:: THE RECORDS

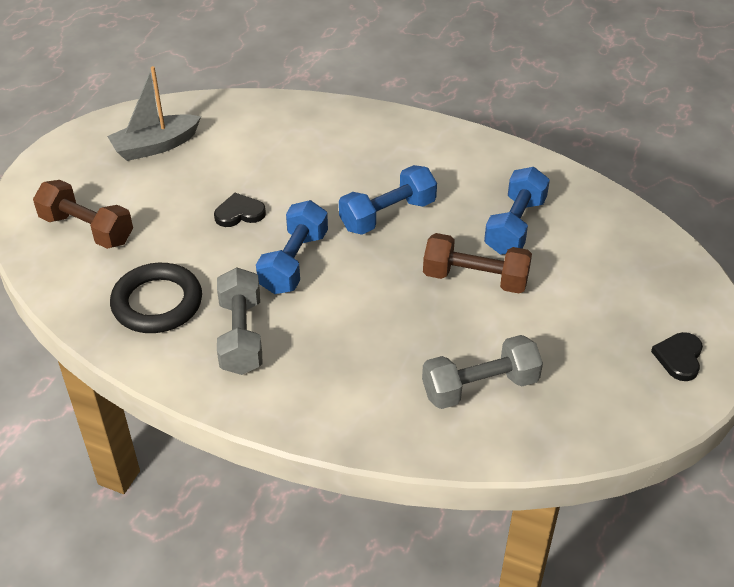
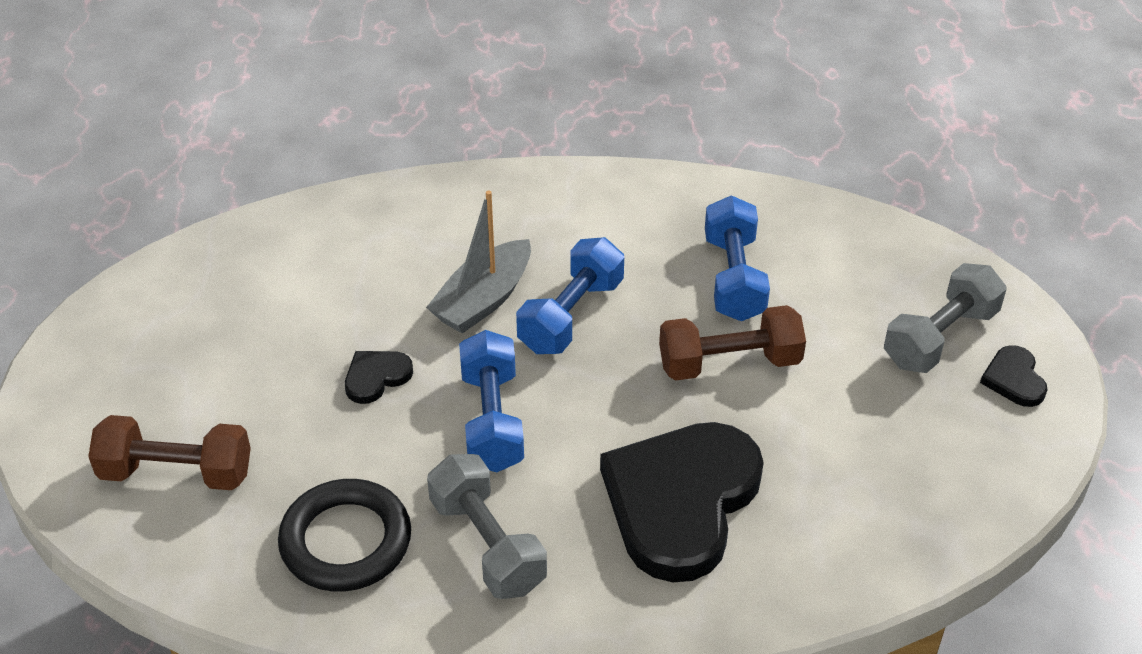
camera: 25 degrees left, 0 degrees up
(155, 146) = (196, 320): grey boat -> grey boat (483, 300)
(383, 354) = (681, 502): none -> black heart
(480, 387) = (820, 499): grey dumbbell -> grey dumbbell (940, 337)

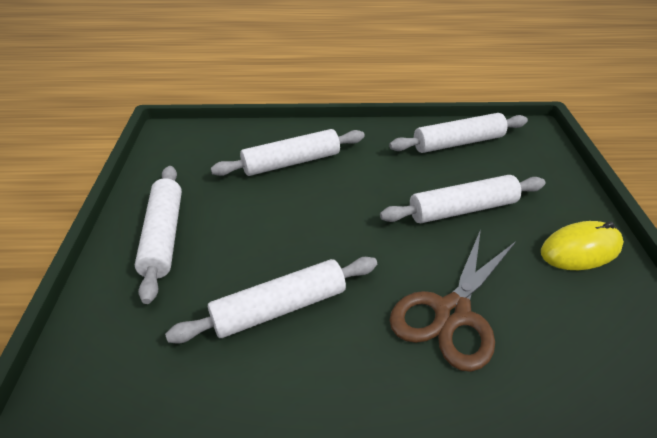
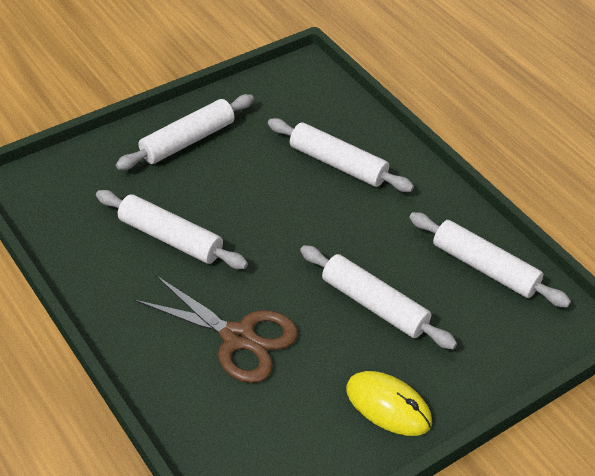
camera: 55 degrees right, 5 degrees up
(452, 313) = (239, 337): brown scissors -> brown scissors turned 150 degrees counterclockwise

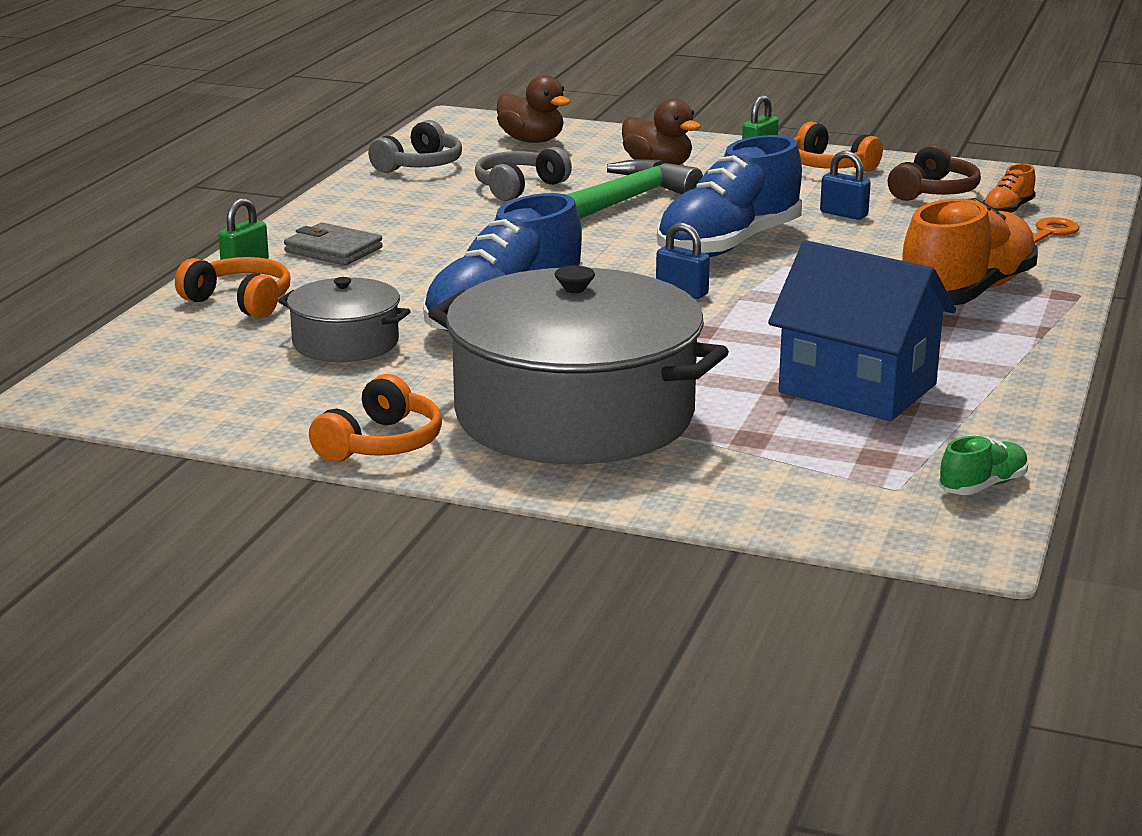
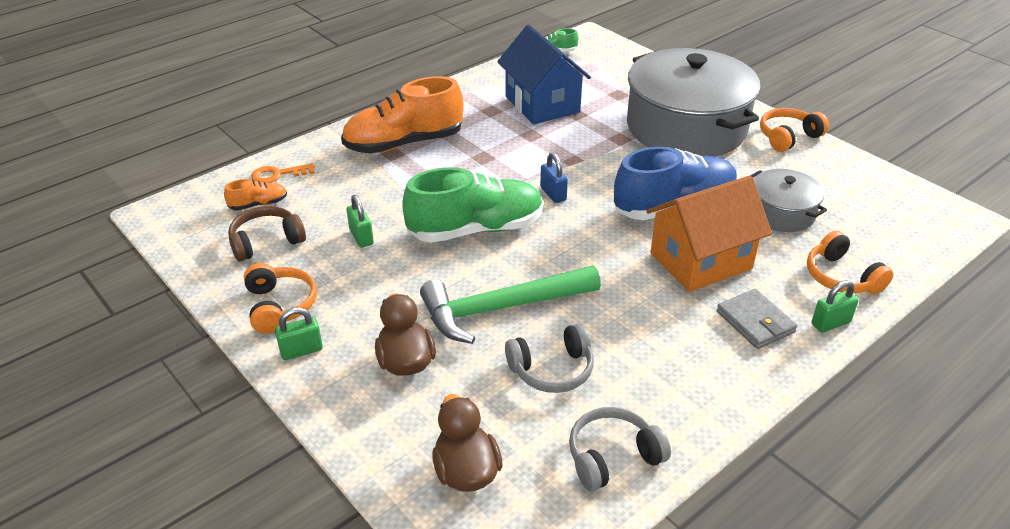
camera: 150 degrees left, 15 degrees up
(428, 278) = (700, 261): none -> orange house
(729, 245) = (476, 229): blue shoe -> green shoe
(843, 214) = (361, 237): blue padlock -> green padlock

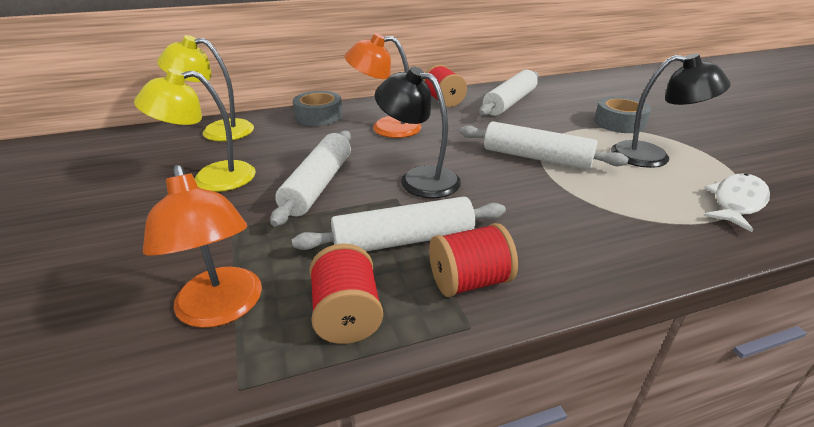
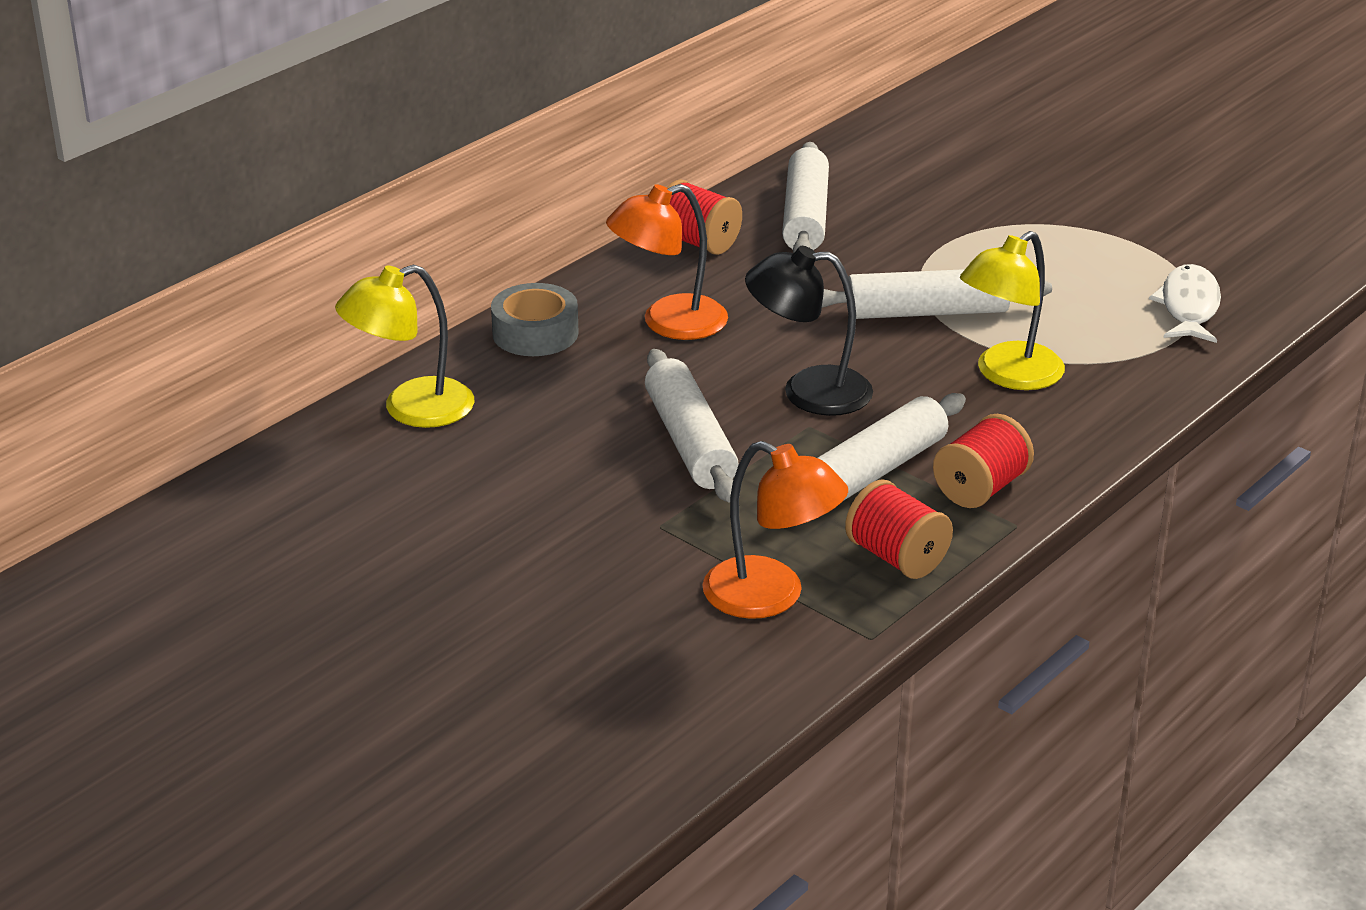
camera: 30 degrees left, 0 degrees up
(211, 178) = (531, 481): yellow lamp -> yellow lamp (1008, 375)
(619, 123) = (991, 215): grey tape -> none
(652, 156) = (1067, 266): black lamp -> none

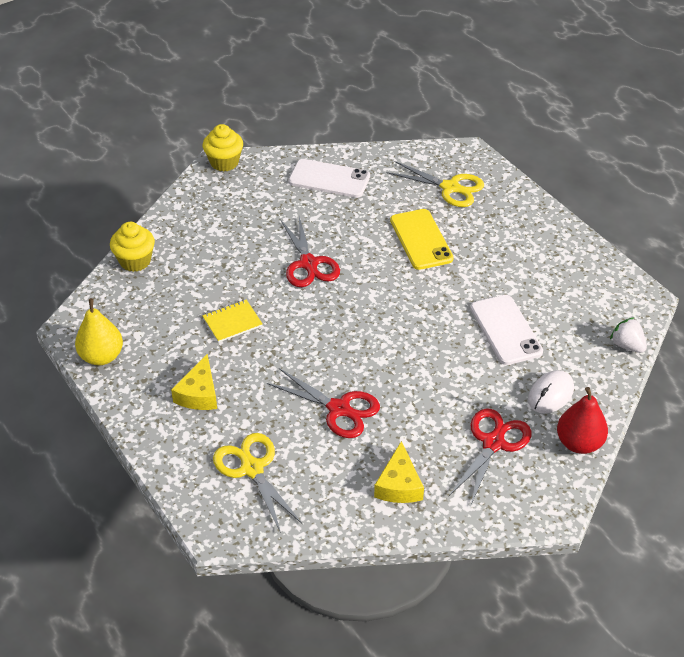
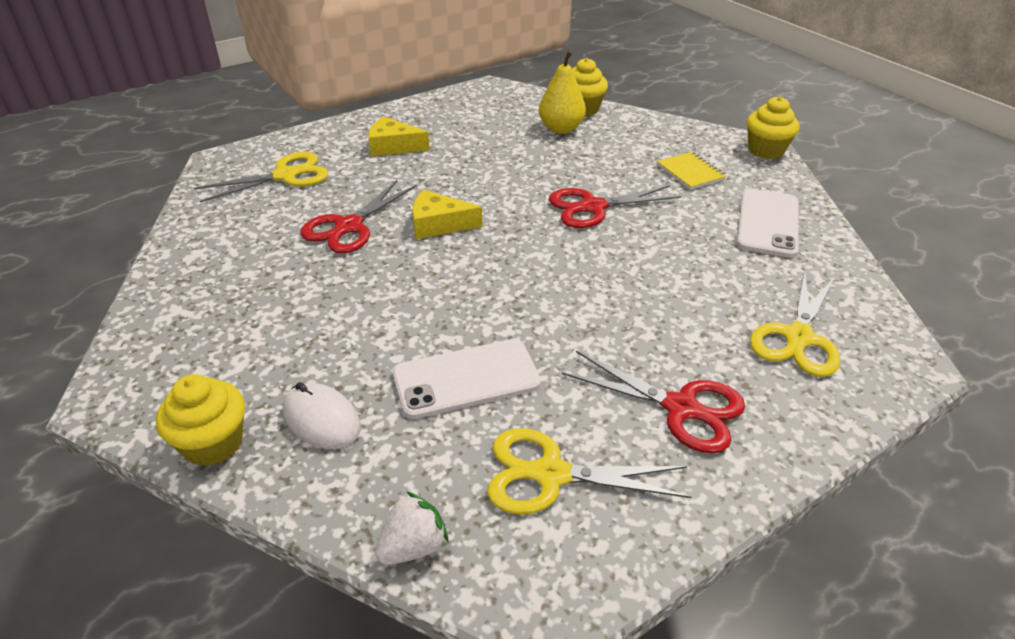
camera: 90 degrees right, 5 degrees down
(102, 356) = (450, 101): yellow pear -> yellow pear (561, 128)
(232, 322) = (492, 161): yellow notebook -> yellow notebook (690, 172)
(399, 484) = (220, 266): yellow cheese -> yellow cheese (438, 224)
(421, 239) = (660, 301): yellow phone -> none
(493, 443) = (250, 348): red scissors -> red scissors (681, 408)
(571, 294) = (551, 475): none -> yellow scissors
(579, 443) = (213, 443): red pear -> yellow cupcake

::::

* _WORK TASK_:
Pictures are to be left out; the lines from the start of the records above through the line holding "camera: 55 degrees right, 5 degrees up" are to be returned exactly.

* _SOLUTION BELOW_:
camera: 25 degrees left, 0 degrees up
(155, 146) = (196, 320): grey boat -> grey boat (483, 300)
(383, 354) = (681, 502): none -> black heart
(480, 387) = (820, 499): grey dumbbell -> grey dumbbell (940, 337)

camera: 55 degrees right, 5 degrees up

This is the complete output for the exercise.